[Opening TASK INPUT section]
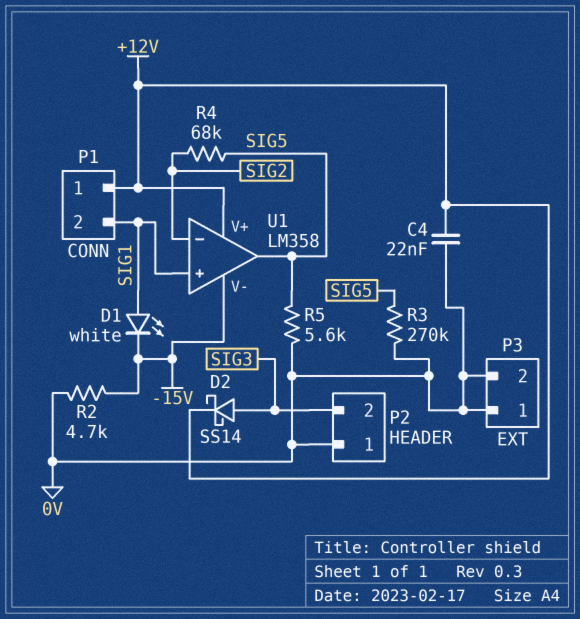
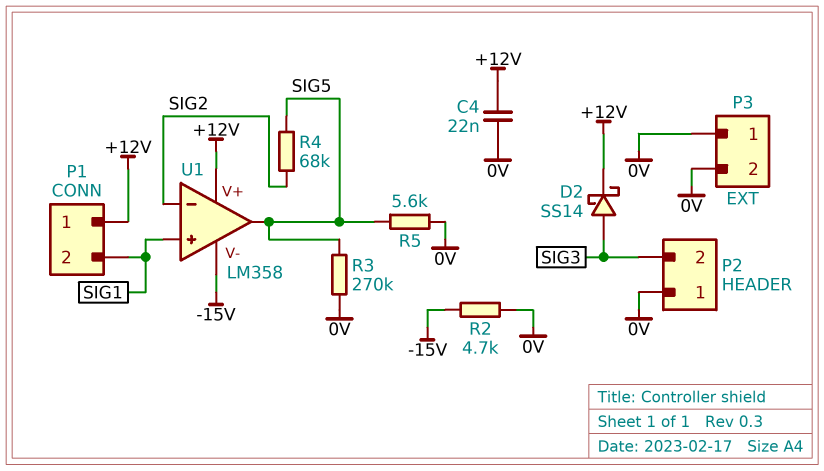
D1: LED white (A SIG1, K -15V) -> none

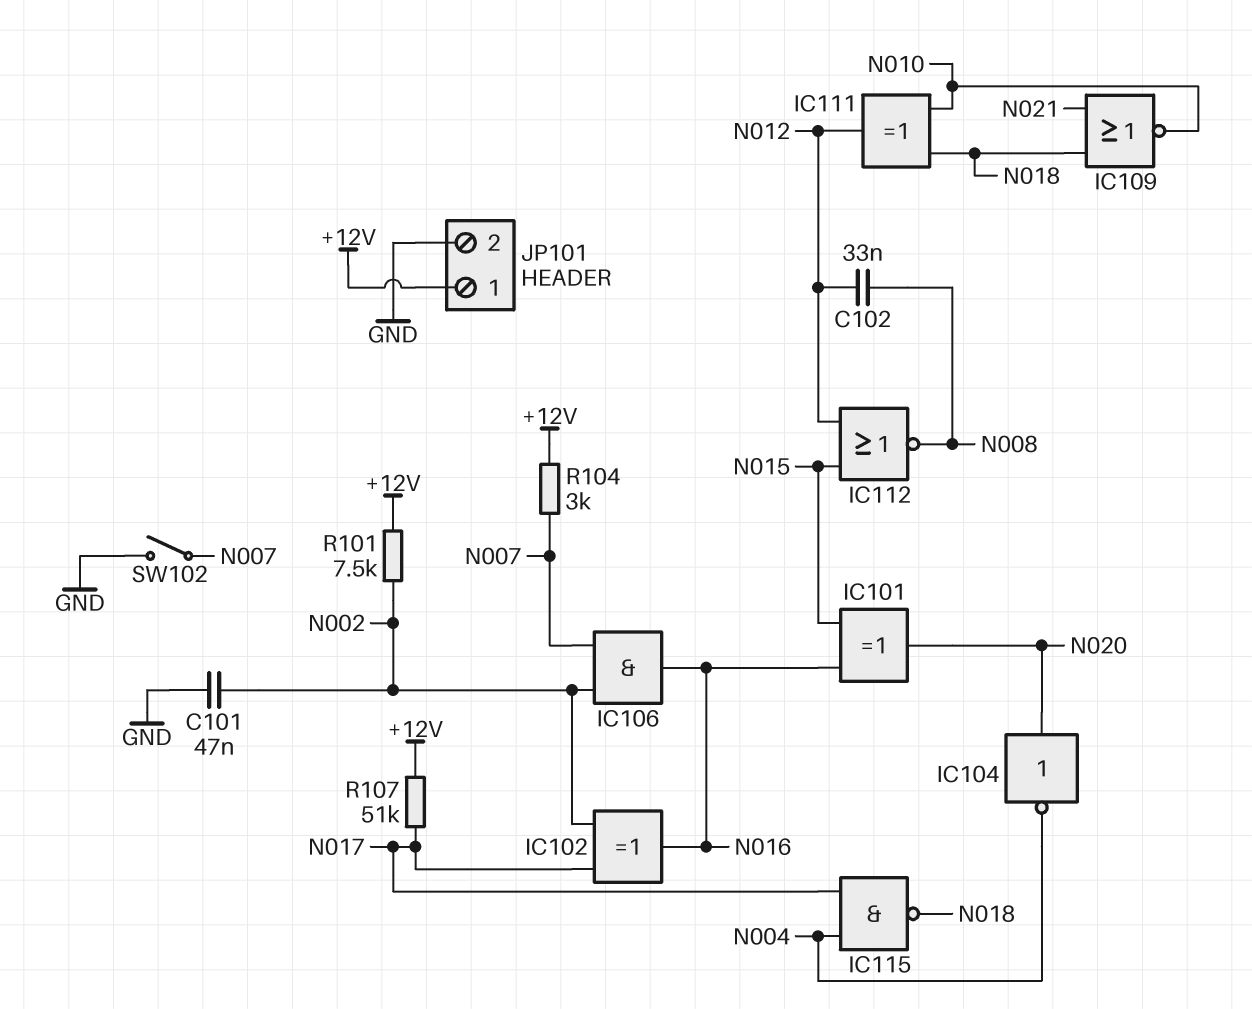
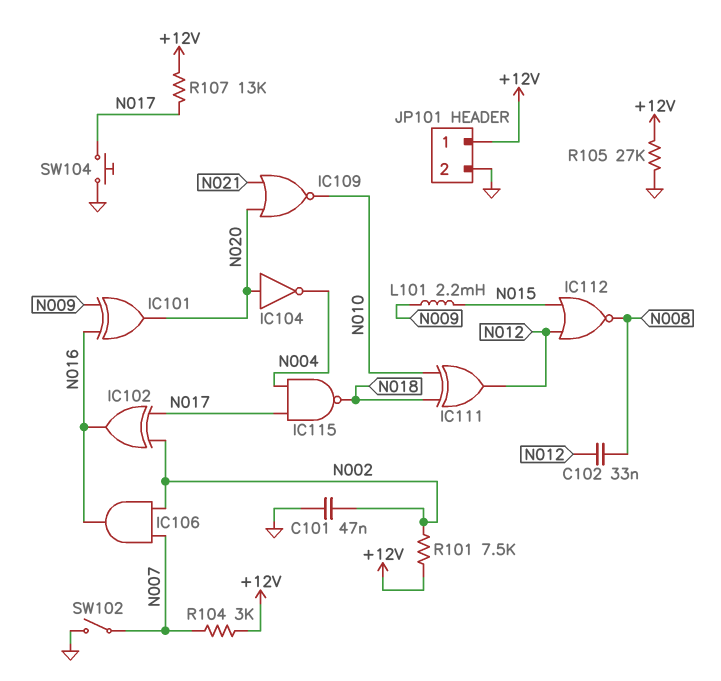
IC101: XOR (in N015, in N016, out N020) -> XOR (in N009, in N016, out N020)
IC109: NOR (in N018, in N021, out N010) -> NOR (in N020, in N021, out N010)
L101: none -> 2.2mH (N009, N015)
R105: none -> 27k (+12V, GND)
R107: 51k (+12V, N017) -> 13k (+12V, N017)
SW104: none -> button (GND, N017)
[Closing TASK INPUT section]
_WHAT THE TASK REQUIRES_. Restate word for word the lines running from the line that holds "L101: none -> 2.2mH (N009, N015)" to the final line of the entries.

_RESPONSE_.
L101: none -> 2.2mH (N009, N015)
R105: none -> 27k (+12V, GND)
R107: 51k (+12V, N017) -> 13k (+12V, N017)
SW104: none -> button (GND, N017)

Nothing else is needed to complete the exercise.